### EXERCISE
Set down each line of the data exactly, but not the pictures.

[Scene comparison data]

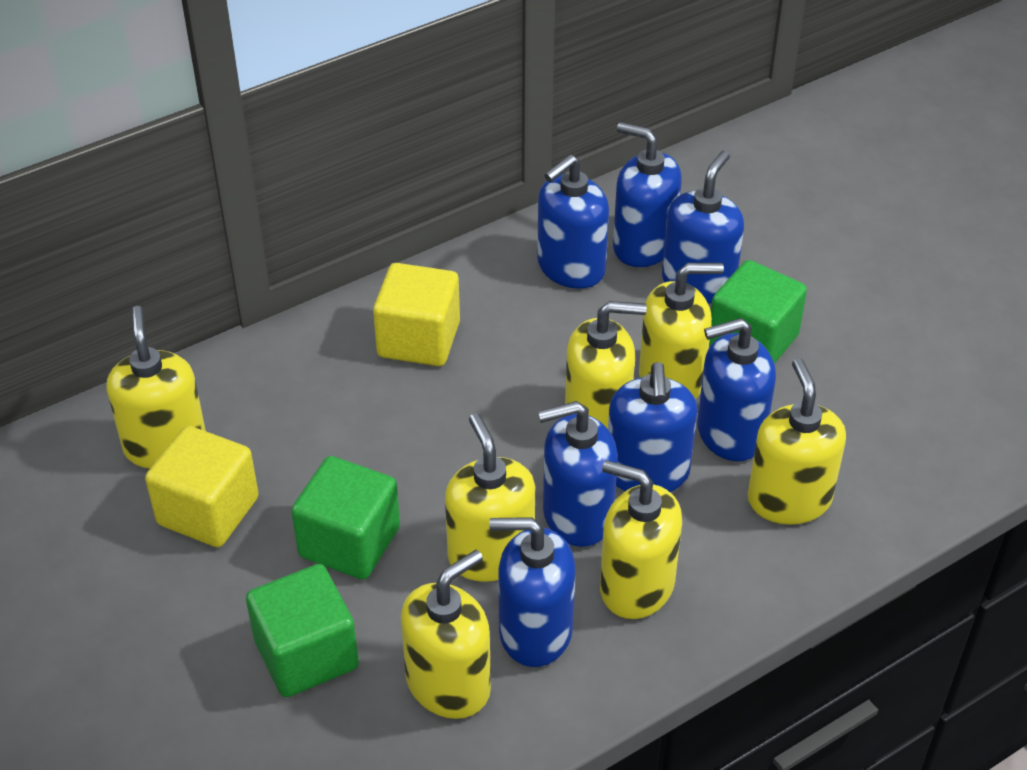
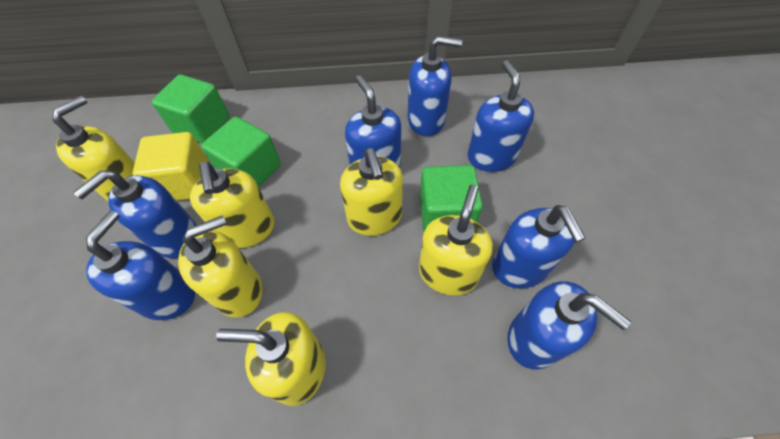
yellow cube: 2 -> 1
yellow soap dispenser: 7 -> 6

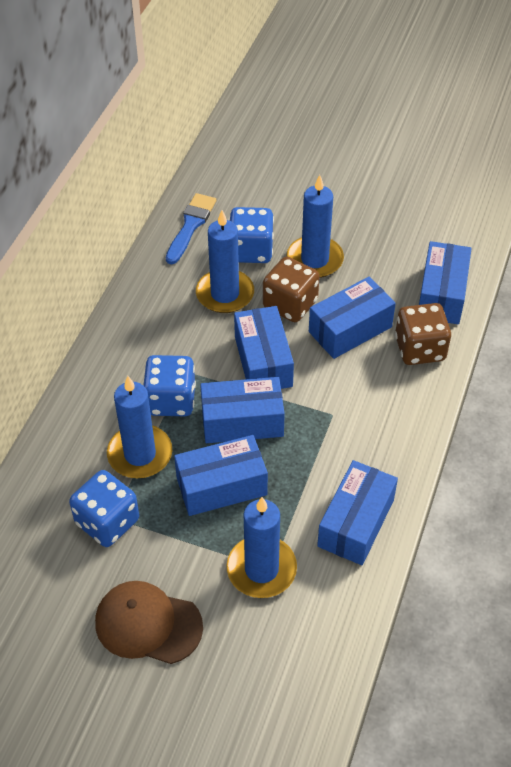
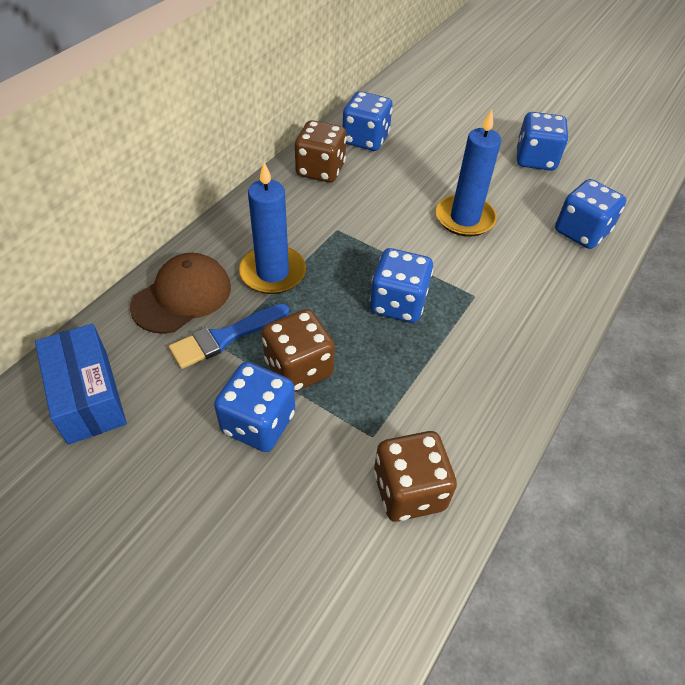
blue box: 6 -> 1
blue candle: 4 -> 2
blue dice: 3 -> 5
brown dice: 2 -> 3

### RESPONSE
yellow cube: 2 -> 1
yellow soap dispenser: 7 -> 6

blue box: 6 -> 1
blue candle: 4 -> 2
blue dice: 3 -> 5
brown dice: 2 -> 3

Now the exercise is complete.